=== Work request ===
Write out only the tail of the records, beginning at the line containing "green flashlight: 3 -> 1" and including the last line, exactly as written.

=== Information ===
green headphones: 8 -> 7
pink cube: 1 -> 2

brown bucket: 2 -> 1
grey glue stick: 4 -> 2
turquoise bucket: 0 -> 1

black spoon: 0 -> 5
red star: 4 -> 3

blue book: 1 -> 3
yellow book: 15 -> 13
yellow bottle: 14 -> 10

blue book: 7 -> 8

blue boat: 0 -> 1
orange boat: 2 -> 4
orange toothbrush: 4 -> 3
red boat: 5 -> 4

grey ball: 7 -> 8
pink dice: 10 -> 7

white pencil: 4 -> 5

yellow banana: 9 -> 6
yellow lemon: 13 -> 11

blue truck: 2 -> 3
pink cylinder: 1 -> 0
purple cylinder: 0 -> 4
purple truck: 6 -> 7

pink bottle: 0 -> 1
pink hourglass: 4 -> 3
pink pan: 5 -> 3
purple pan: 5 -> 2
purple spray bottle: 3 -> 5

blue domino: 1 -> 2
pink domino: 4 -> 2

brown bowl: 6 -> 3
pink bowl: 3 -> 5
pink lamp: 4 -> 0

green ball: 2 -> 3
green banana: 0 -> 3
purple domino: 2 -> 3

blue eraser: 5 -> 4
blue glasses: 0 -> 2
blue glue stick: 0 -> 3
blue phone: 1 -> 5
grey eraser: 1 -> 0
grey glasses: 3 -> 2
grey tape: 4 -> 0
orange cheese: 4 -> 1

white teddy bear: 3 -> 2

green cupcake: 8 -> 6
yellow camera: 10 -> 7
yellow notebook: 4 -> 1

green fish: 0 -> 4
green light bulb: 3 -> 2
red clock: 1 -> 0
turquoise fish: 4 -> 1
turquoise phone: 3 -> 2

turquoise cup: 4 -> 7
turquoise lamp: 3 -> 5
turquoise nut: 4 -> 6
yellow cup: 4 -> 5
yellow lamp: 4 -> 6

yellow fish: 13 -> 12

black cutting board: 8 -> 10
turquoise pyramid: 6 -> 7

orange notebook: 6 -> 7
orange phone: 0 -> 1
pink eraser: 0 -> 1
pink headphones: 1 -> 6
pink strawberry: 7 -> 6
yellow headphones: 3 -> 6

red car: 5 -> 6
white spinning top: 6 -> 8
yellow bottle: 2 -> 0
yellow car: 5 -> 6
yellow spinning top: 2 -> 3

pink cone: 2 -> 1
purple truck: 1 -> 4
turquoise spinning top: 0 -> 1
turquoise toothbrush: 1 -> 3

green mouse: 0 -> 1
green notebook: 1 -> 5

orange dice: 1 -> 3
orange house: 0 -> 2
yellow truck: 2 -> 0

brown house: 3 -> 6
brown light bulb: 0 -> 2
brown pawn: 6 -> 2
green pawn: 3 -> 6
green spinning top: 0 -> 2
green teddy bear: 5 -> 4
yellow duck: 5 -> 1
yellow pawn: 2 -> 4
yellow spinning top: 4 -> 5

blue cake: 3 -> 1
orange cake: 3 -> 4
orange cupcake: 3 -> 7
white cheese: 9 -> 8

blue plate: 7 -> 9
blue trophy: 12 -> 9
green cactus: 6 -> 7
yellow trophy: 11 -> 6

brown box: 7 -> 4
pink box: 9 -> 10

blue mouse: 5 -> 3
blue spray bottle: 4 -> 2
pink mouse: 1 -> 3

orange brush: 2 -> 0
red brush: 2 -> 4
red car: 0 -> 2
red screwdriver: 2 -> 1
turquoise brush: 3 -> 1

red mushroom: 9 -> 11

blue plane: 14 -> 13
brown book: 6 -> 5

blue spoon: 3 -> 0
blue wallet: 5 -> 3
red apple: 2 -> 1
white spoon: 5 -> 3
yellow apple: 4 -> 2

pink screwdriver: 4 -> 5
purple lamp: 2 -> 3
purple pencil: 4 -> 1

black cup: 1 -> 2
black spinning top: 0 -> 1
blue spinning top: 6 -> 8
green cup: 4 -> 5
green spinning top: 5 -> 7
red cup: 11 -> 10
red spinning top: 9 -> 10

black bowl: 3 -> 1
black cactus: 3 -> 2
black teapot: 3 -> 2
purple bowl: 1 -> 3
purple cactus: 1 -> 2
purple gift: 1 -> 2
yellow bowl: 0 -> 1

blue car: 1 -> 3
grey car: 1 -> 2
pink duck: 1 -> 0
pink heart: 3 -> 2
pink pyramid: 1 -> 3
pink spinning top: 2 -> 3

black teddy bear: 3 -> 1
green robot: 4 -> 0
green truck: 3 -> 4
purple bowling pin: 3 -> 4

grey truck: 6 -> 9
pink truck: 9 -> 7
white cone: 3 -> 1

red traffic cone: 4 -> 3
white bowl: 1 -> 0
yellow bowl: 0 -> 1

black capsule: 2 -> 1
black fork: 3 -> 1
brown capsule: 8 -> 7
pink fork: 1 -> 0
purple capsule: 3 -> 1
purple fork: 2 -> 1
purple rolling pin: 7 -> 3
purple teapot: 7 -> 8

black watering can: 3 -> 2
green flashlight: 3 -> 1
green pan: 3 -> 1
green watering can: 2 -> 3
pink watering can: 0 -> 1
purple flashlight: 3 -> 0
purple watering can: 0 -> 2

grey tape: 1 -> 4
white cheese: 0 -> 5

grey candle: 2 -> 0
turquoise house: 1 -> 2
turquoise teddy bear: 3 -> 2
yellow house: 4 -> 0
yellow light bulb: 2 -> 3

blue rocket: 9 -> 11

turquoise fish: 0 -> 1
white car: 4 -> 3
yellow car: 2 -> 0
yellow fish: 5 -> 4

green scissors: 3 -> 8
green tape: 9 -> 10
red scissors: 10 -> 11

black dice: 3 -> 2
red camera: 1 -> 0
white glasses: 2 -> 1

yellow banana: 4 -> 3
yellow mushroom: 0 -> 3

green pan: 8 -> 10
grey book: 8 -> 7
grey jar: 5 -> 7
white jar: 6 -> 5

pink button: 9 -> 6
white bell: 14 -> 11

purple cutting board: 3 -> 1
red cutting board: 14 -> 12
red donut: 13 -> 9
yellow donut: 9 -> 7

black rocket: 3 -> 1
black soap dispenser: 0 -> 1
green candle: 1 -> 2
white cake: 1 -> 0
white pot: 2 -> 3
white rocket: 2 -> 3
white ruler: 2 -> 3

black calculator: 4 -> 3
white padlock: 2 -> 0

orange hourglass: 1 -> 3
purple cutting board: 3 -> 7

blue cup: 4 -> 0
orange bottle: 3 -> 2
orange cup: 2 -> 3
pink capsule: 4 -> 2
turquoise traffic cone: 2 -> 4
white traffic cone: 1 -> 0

=== Result for this exercise ===
green flashlight: 3 -> 1
green pan: 3 -> 1
green watering can: 2 -> 3
pink watering can: 0 -> 1
purple flashlight: 3 -> 0
purple watering can: 0 -> 2

grey tape: 1 -> 4
white cheese: 0 -> 5

grey candle: 2 -> 0
turquoise house: 1 -> 2
turquoise teddy bear: 3 -> 2
yellow house: 4 -> 0
yellow light bulb: 2 -> 3

blue rocket: 9 -> 11

turquoise fish: 0 -> 1
white car: 4 -> 3
yellow car: 2 -> 0
yellow fish: 5 -> 4

green scissors: 3 -> 8
green tape: 9 -> 10
red scissors: 10 -> 11

black dice: 3 -> 2
red camera: 1 -> 0
white glasses: 2 -> 1

yellow banana: 4 -> 3
yellow mushroom: 0 -> 3

green pan: 8 -> 10
grey book: 8 -> 7
grey jar: 5 -> 7
white jar: 6 -> 5

pink button: 9 -> 6
white bell: 14 -> 11

purple cutting board: 3 -> 1
red cutting board: 14 -> 12
red donut: 13 -> 9
yellow donut: 9 -> 7

black rocket: 3 -> 1
black soap dispenser: 0 -> 1
green candle: 1 -> 2
white cake: 1 -> 0
white pot: 2 -> 3
white rocket: 2 -> 3
white ruler: 2 -> 3

black calculator: 4 -> 3
white padlock: 2 -> 0

orange hourglass: 1 -> 3
purple cutting board: 3 -> 7

blue cup: 4 -> 0
orange bottle: 3 -> 2
orange cup: 2 -> 3
pink capsule: 4 -> 2
turquoise traffic cone: 2 -> 4
white traffic cone: 1 -> 0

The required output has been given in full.